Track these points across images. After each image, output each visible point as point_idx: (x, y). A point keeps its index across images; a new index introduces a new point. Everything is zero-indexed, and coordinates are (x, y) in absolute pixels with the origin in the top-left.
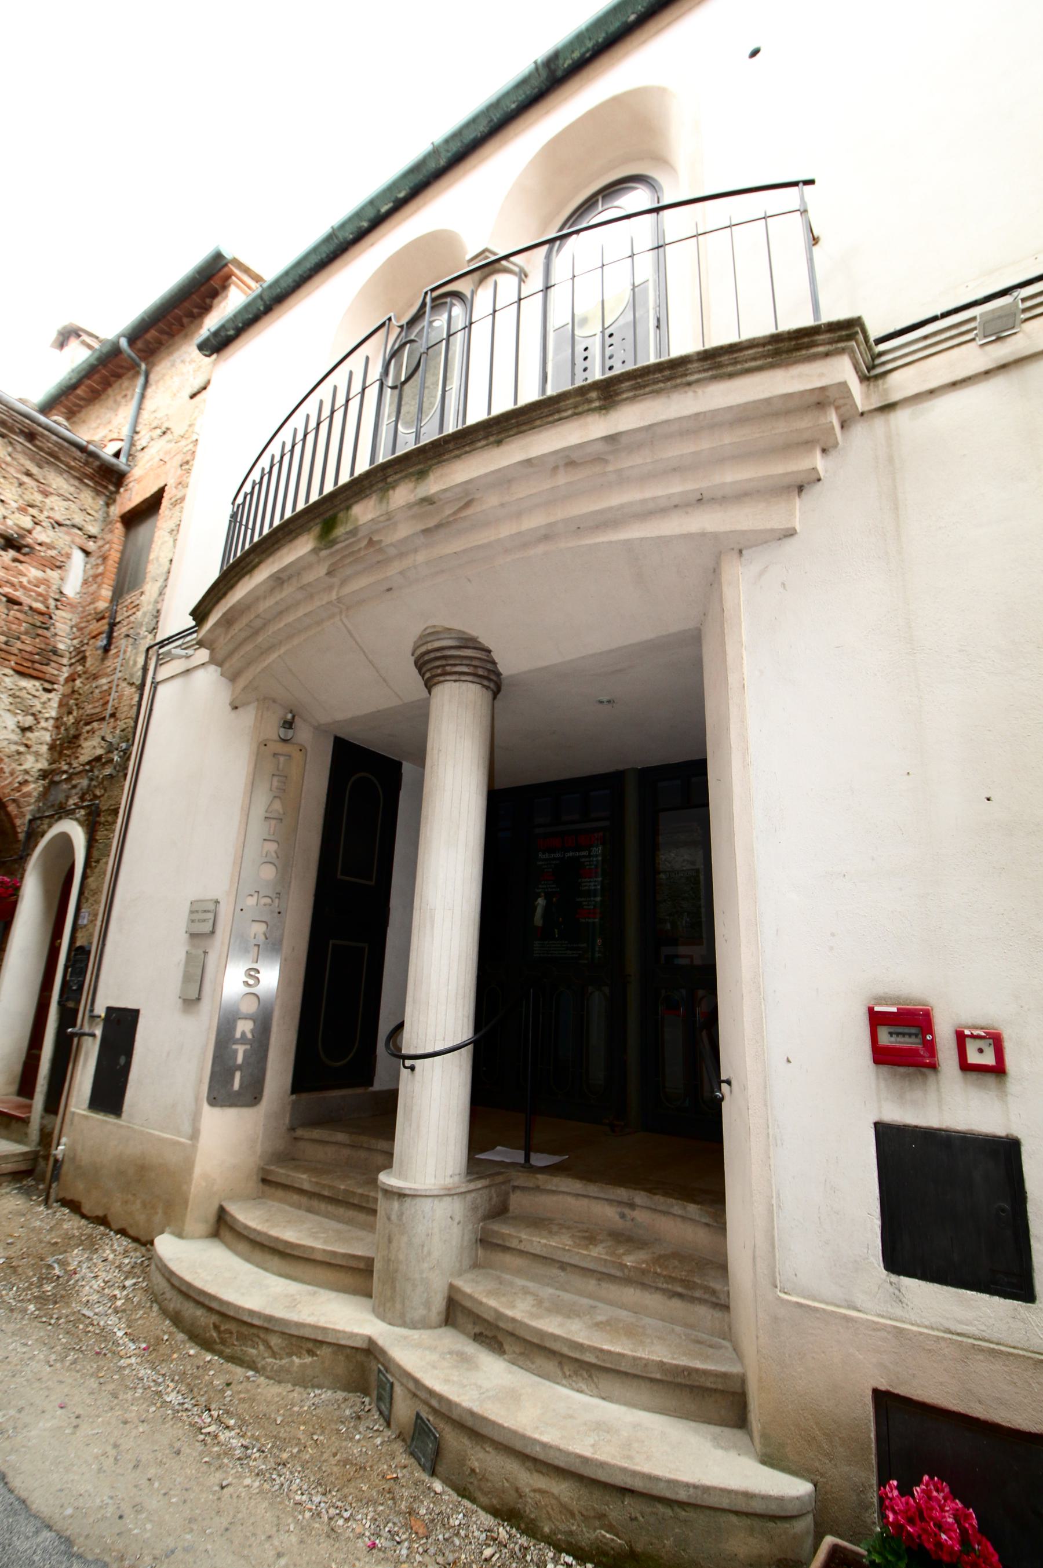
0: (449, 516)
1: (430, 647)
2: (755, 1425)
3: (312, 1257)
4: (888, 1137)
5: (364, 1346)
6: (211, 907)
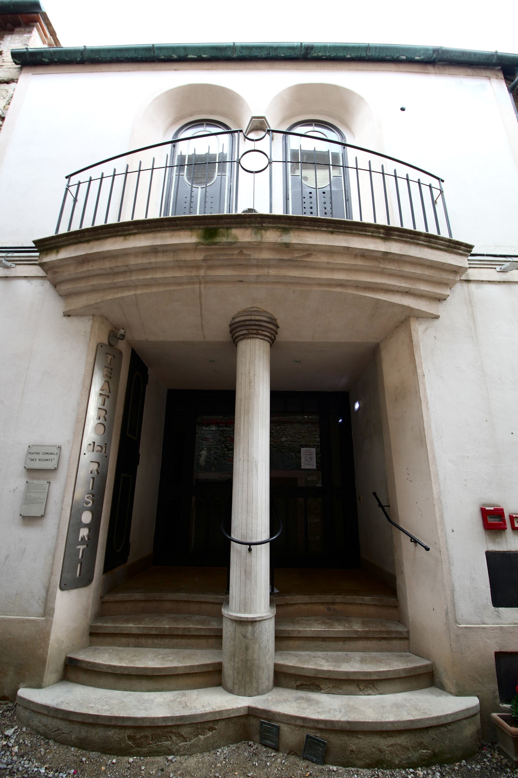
0: (297, 257)
1: (253, 318)
2: (446, 681)
3: (176, 673)
4: (490, 556)
5: (246, 713)
6: (55, 450)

§

Exercise requirements: Copy all of the rows above verbatim, leaving out the lines that mark pictures.

Solution to this task:
Track these points across images. After each image, output each visible point as point_idx: (x, y). A point keeps its index across images; a new index introduces a new point. Everything is zero-indexed, and coordinates are (x, y) in absolute pixels with the origin in the top-left.
0: (449, 516)
1: (430, 647)
2: (755, 1425)
3: (312, 1257)
4: (888, 1137)
5: (364, 1346)
6: (211, 907)
0: (297, 257)
1: (253, 318)
2: (446, 681)
3: (176, 673)
4: (490, 556)
5: (246, 713)
6: (55, 450)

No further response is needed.